[[ Given information open ]]

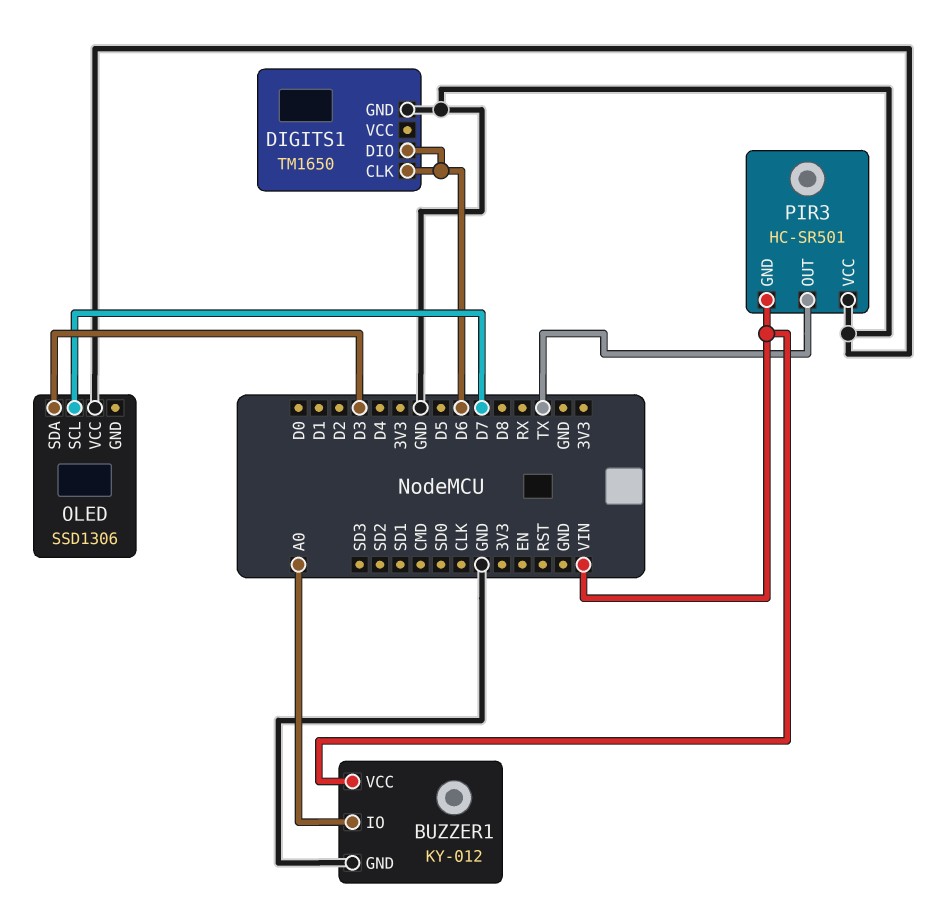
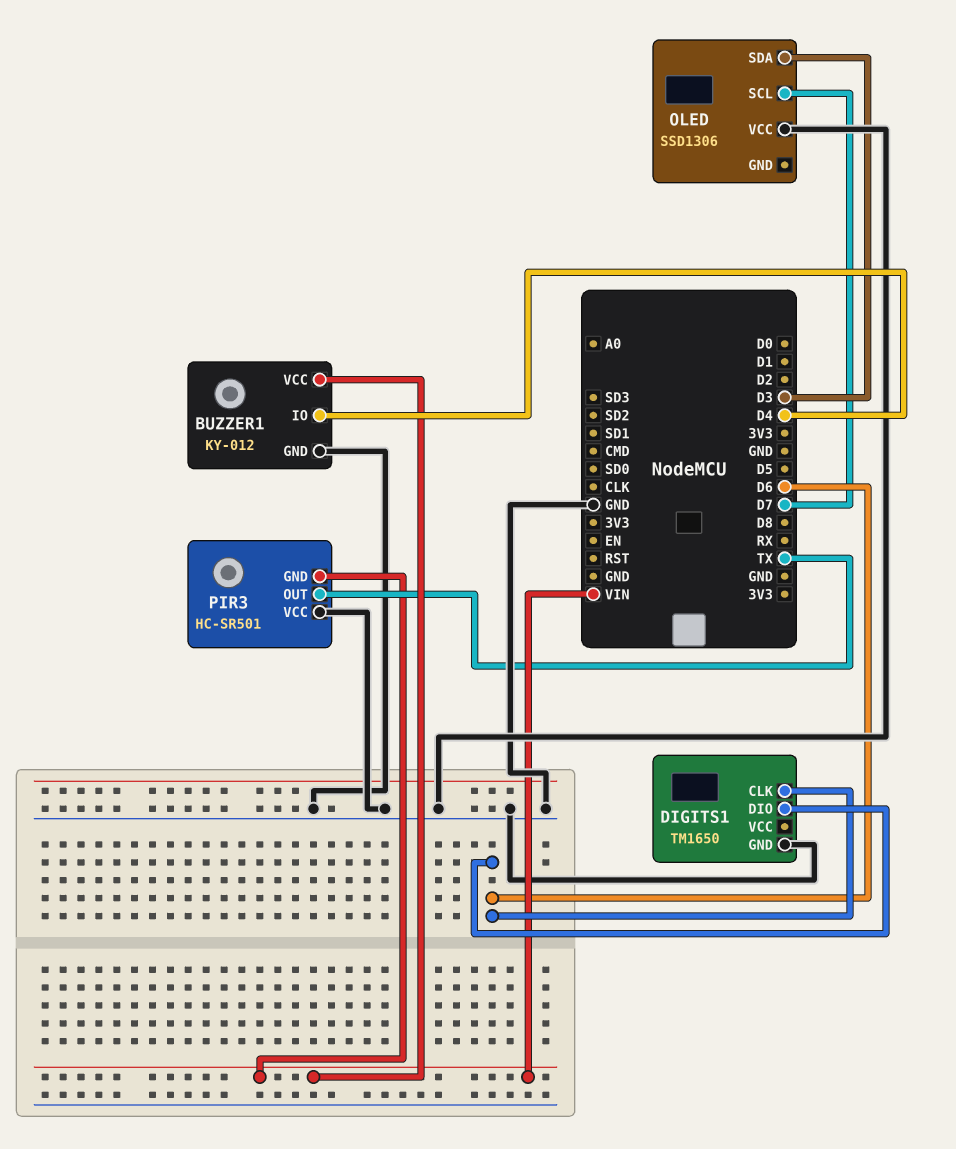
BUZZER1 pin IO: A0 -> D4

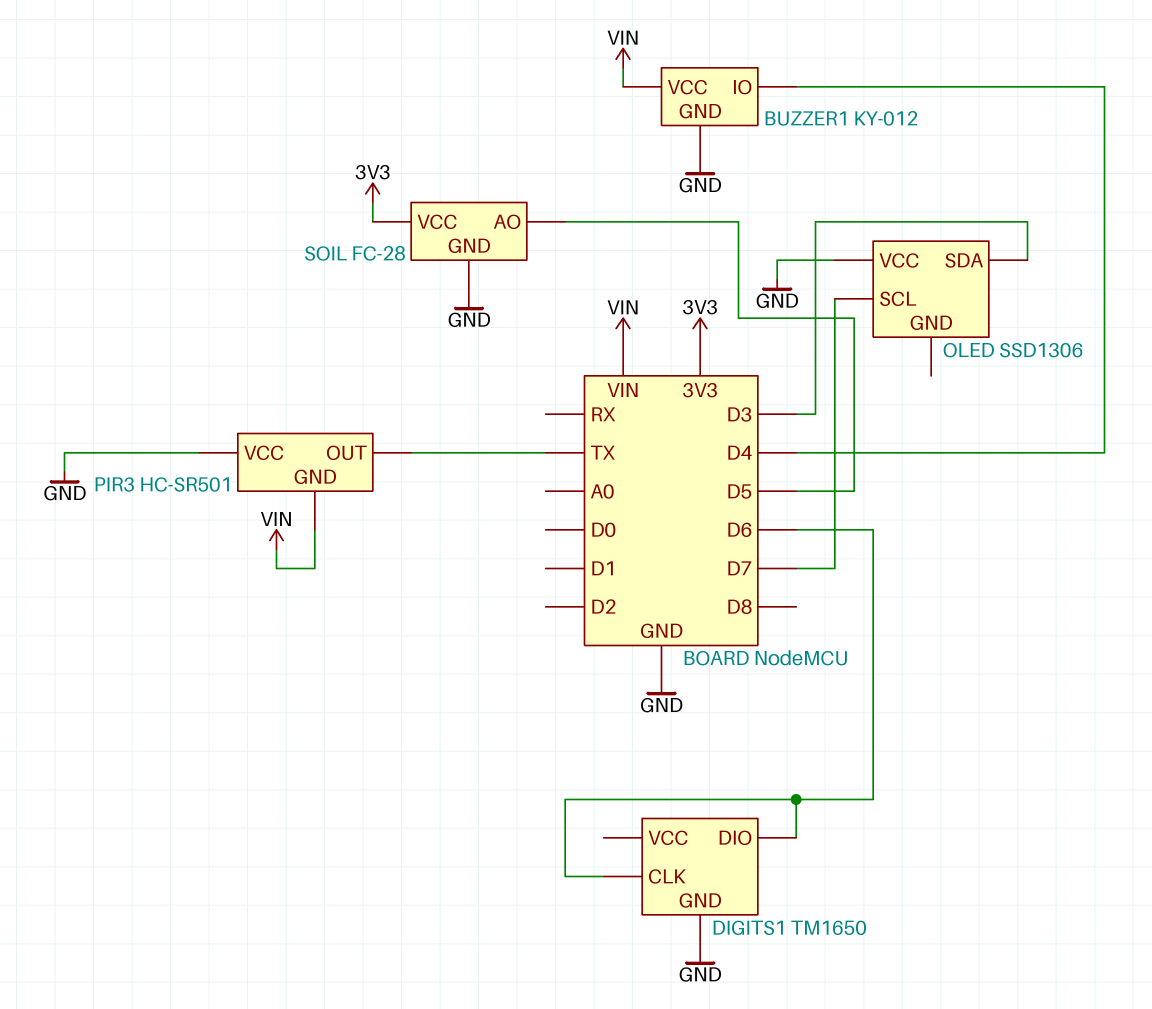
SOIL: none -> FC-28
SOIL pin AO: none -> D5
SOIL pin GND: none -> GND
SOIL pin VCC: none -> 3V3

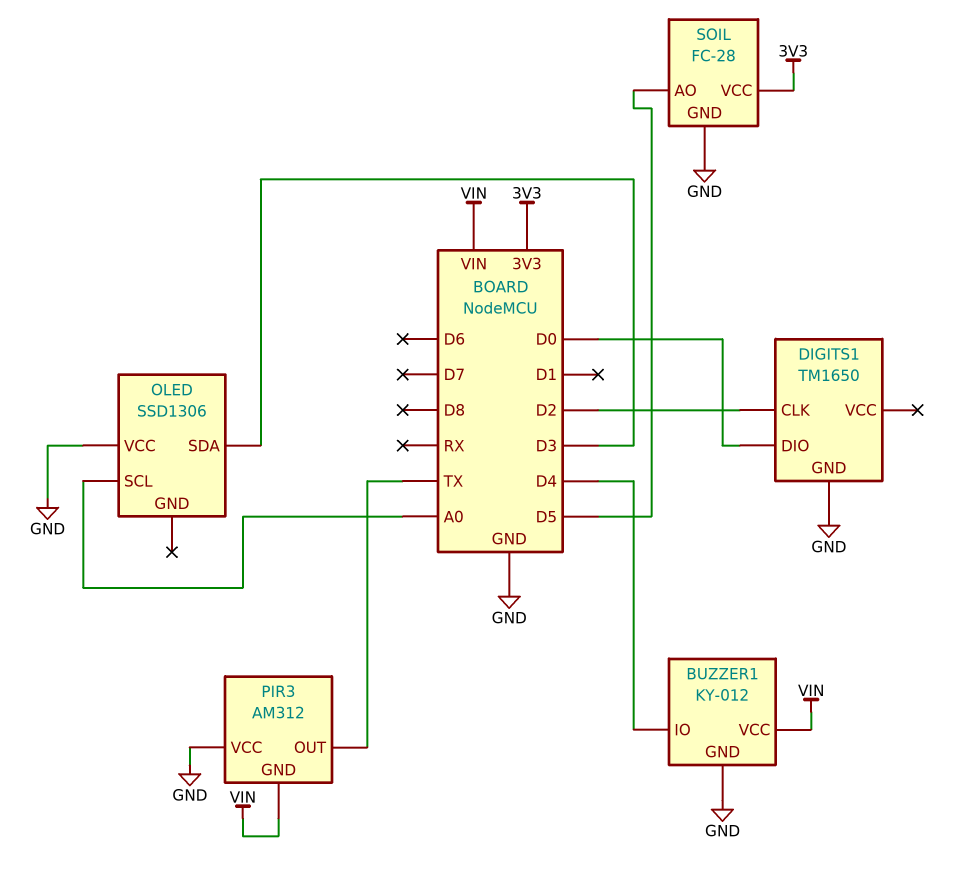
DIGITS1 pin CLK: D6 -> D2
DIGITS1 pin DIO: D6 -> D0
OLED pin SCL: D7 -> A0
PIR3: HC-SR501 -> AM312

[[ Given information closed ]]
[[ Given information open ]]

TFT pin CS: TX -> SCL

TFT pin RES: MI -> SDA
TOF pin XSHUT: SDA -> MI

[[ Given information closed ]]

> **What you will do**: Working from the material above, retype exactly the lines from the one with "DIGITS1 pin DIO: D6 -> D0" through the one with "PIR3: HC-SR501 -> AM312", both included, and only those lines.

> **Written response**:
DIGITS1 pin DIO: D6 -> D0
OLED pin SCL: D7 -> A0
PIR3: HC-SR501 -> AM312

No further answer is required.